_Work to be completed_
Make an exact copy of all the records.

-*-*-

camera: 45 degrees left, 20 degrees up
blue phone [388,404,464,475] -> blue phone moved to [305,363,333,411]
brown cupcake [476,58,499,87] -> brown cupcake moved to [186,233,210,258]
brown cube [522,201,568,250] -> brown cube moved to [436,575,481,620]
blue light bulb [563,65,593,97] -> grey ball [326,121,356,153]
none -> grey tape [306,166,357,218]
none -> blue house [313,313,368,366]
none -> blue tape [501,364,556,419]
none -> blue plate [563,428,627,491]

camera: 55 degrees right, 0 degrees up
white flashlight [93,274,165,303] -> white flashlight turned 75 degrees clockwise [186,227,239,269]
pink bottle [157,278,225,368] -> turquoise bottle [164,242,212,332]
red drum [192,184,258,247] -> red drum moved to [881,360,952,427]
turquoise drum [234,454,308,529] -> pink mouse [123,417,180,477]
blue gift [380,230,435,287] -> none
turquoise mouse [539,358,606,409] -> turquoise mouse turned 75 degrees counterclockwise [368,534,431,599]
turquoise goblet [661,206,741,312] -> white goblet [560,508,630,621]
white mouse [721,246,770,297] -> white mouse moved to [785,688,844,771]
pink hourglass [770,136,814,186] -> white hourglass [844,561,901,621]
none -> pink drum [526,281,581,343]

-*-*-

_Problem solution_
camera: 45 degrees left, 20 degrees up
blue phone [388,404,464,475] -> blue phone moved to [305,363,333,411]
brown cupcake [476,58,499,87] -> brown cupcake moved to [186,233,210,258]
brown cube [522,201,568,250] -> brown cube moved to [436,575,481,620]
blue light bulb [563,65,593,97] -> grey ball [326,121,356,153]
none -> grey tape [306,166,357,218]
none -> blue house [313,313,368,366]
none -> blue tape [501,364,556,419]
none -> blue plate [563,428,627,491]

camera: 55 degrees right, 0 degrees up
white flashlight [93,274,165,303] -> white flashlight turned 75 degrees clockwise [186,227,239,269]
pink bottle [157,278,225,368] -> turquoise bottle [164,242,212,332]
red drum [192,184,258,247] -> red drum moved to [881,360,952,427]
turquoise drum [234,454,308,529] -> pink mouse [123,417,180,477]
blue gift [380,230,435,287] -> none
turquoise mouse [539,358,606,409] -> turquoise mouse turned 75 degrees counterclockwise [368,534,431,599]
turquoise goblet [661,206,741,312] -> white goblet [560,508,630,621]
white mouse [721,246,770,297] -> white mouse moved to [785,688,844,771]
pink hourglass [770,136,814,186] -> white hourglass [844,561,901,621]
none -> pink drum [526,281,581,343]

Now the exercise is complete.